▶ _PROBLEM TO WORK ON_: From the data below, retype exactly the lines starting with the one that contains "S201: button (DGND, RESET)" and ending with the one that contains "C110: 33uF (plus", both included.

▶ _SUPPLIED DATA_:
#####

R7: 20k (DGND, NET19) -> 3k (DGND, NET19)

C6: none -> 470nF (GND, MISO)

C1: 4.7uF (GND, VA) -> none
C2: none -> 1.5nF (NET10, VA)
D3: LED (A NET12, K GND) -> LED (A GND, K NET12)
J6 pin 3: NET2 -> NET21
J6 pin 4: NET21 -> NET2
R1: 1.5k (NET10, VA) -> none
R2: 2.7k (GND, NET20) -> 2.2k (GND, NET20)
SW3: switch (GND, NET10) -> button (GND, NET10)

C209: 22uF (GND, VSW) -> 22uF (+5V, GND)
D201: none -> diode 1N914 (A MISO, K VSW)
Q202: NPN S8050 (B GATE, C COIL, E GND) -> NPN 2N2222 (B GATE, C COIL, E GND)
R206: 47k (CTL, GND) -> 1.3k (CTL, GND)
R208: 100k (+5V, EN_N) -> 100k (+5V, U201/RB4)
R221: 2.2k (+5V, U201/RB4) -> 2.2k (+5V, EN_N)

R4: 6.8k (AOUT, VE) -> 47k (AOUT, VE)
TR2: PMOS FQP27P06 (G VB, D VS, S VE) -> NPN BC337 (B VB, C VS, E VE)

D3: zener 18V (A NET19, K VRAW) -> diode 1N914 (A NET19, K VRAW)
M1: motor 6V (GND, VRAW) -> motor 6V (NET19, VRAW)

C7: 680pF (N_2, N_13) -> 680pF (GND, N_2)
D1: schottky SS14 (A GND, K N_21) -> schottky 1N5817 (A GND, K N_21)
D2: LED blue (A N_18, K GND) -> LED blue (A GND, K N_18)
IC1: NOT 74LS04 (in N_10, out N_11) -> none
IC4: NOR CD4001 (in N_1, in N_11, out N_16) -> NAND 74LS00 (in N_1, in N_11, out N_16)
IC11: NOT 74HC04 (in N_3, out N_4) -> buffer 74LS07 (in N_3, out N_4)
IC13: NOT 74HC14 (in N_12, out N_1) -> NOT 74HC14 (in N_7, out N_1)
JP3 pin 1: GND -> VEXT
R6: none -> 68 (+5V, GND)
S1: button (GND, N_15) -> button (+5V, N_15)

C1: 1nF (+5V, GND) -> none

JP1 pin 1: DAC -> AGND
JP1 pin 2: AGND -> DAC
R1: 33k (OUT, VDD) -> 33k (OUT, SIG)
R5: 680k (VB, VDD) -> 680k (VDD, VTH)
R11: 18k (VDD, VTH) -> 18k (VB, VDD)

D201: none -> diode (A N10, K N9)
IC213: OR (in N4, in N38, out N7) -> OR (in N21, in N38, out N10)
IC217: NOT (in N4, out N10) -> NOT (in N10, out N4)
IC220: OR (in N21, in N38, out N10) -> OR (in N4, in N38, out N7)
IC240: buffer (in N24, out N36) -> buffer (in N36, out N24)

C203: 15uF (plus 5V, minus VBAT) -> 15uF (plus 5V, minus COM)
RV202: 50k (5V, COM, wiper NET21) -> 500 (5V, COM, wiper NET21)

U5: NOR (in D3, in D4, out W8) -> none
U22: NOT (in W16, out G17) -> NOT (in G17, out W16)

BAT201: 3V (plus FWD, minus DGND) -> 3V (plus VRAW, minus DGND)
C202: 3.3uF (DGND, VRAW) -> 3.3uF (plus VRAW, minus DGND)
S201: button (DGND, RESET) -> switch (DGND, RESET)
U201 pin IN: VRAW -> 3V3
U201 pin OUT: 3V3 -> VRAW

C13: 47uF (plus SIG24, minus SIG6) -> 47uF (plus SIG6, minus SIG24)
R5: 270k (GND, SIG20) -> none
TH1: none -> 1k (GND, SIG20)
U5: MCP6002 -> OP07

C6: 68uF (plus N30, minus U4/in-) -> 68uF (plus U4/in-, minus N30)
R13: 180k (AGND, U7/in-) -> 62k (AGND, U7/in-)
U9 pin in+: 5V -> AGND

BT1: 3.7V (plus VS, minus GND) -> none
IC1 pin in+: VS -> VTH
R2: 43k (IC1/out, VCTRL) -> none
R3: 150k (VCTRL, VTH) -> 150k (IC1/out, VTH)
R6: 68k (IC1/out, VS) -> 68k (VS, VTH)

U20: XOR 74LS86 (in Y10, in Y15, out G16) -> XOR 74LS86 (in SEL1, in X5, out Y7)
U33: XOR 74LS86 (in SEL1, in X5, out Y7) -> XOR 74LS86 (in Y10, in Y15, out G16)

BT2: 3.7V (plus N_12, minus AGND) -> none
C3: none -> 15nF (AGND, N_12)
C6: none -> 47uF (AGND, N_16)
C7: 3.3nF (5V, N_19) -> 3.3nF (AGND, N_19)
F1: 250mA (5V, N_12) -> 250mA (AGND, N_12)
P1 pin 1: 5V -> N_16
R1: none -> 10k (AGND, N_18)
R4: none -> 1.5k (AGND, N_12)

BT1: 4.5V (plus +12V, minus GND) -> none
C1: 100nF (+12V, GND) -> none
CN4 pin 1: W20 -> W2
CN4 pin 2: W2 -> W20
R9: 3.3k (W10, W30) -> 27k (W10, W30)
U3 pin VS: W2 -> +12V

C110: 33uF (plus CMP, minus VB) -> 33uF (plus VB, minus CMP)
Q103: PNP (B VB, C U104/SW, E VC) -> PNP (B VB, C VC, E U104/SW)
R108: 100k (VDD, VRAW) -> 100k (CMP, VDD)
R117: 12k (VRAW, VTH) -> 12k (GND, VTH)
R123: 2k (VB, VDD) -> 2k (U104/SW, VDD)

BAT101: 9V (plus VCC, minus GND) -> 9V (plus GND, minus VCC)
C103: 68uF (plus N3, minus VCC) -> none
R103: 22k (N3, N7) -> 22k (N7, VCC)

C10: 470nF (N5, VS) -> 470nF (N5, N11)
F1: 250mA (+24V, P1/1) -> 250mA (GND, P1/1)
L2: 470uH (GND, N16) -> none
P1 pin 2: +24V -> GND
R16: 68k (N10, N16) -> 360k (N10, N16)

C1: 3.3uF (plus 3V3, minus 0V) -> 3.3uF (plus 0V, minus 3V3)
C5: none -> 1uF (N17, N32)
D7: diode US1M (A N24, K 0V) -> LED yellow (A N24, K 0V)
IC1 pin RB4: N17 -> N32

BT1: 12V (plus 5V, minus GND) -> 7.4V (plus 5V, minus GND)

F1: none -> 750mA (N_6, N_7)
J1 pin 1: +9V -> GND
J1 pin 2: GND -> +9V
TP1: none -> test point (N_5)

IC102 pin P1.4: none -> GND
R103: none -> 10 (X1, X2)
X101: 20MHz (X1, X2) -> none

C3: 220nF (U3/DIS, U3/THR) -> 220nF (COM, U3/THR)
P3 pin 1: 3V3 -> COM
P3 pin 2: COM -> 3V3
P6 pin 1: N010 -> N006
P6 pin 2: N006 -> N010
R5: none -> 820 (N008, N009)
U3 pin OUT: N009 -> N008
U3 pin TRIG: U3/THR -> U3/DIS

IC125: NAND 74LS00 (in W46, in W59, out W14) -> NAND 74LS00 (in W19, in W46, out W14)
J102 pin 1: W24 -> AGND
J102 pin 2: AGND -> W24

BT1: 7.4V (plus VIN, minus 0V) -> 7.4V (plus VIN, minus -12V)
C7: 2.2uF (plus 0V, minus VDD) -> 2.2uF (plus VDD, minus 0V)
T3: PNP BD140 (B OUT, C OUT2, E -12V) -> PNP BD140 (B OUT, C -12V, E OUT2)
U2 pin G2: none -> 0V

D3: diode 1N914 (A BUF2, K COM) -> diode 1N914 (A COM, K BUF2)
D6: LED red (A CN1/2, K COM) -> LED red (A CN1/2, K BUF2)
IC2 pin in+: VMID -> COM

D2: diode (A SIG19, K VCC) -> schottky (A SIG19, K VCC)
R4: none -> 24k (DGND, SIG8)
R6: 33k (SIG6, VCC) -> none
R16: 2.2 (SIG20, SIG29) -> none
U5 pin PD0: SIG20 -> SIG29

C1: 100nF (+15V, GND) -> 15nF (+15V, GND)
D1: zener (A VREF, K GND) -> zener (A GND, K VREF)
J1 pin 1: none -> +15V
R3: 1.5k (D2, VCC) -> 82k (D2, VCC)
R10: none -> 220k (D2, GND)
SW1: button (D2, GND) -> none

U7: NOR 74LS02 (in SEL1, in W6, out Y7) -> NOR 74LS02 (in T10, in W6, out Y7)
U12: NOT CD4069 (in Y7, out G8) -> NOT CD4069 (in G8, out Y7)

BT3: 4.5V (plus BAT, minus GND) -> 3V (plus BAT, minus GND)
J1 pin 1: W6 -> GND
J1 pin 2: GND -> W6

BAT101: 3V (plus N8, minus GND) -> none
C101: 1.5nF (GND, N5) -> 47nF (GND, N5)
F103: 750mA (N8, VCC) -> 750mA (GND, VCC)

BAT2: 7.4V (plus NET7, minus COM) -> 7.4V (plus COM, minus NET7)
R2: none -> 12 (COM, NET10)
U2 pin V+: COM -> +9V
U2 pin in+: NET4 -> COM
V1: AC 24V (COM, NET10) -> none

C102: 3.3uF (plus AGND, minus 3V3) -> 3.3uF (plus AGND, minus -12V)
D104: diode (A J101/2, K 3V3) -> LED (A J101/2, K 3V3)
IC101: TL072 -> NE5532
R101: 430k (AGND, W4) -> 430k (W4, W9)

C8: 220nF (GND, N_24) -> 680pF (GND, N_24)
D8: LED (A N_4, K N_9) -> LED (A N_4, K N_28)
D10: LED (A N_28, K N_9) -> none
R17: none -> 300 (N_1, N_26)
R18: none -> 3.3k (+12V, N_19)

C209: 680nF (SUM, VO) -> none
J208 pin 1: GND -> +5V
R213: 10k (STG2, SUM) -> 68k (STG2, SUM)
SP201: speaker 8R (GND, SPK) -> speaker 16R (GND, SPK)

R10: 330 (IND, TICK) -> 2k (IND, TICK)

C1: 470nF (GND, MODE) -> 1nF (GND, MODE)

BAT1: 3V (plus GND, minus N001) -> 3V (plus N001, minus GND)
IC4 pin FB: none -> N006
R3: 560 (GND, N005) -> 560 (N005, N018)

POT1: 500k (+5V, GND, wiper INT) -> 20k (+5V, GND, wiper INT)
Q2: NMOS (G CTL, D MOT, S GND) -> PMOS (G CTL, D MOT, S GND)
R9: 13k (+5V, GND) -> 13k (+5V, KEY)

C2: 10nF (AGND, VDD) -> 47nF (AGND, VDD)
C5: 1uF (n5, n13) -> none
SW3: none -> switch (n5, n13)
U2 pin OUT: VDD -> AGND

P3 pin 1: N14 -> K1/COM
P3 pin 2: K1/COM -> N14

#####

▶ _ANSWER AREA_:
S201: button (DGND, RESET) -> switch (DGND, RESET)
U201 pin IN: VRAW -> 3V3
U201 pin OUT: 3V3 -> VRAW

C13: 47uF (plus SIG24, minus SIG6) -> 47uF (plus SIG6, minus SIG24)
R5: 270k (GND, SIG20) -> none
TH1: none -> 1k (GND, SIG20)
U5: MCP6002 -> OP07

C6: 68uF (plus N30, minus U4/in-) -> 68uF (plus U4/in-, minus N30)
R13: 180k (AGND, U7/in-) -> 62k (AGND, U7/in-)
U9 pin in+: 5V -> AGND

BT1: 3.7V (plus VS, minus GND) -> none
IC1 pin in+: VS -> VTH
R2: 43k (IC1/out, VCTRL) -> none
R3: 150k (VCTRL, VTH) -> 150k (IC1/out, VTH)
R6: 68k (IC1/out, VS) -> 68k (VS, VTH)

U20: XOR 74LS86 (in Y10, in Y15, out G16) -> XOR 74LS86 (in SEL1, in X5, out Y7)
U33: XOR 74LS86 (in SEL1, in X5, out Y7) -> XOR 74LS86 (in Y10, in Y15, out G16)

BT2: 3.7V (plus N_12, minus AGND) -> none
C3: none -> 15nF (AGND, N_12)
C6: none -> 47uF (AGND, N_16)
C7: 3.3nF (5V, N_19) -> 3.3nF (AGND, N_19)
F1: 250mA (5V, N_12) -> 250mA (AGND, N_12)
P1 pin 1: 5V -> N_16
R1: none -> 10k (AGND, N_18)
R4: none -> 1.5k (AGND, N_12)

BT1: 4.5V (plus +12V, minus GND) -> none
C1: 100nF (+12V, GND) -> none
CN4 pin 1: W20 -> W2
CN4 pin 2: W2 -> W20
R9: 3.3k (W10, W30) -> 27k (W10, W30)
U3 pin VS: W2 -> +12V

C110: 33uF (plus CMP, minus VB) -> 33uF (plus VB, minus CMP)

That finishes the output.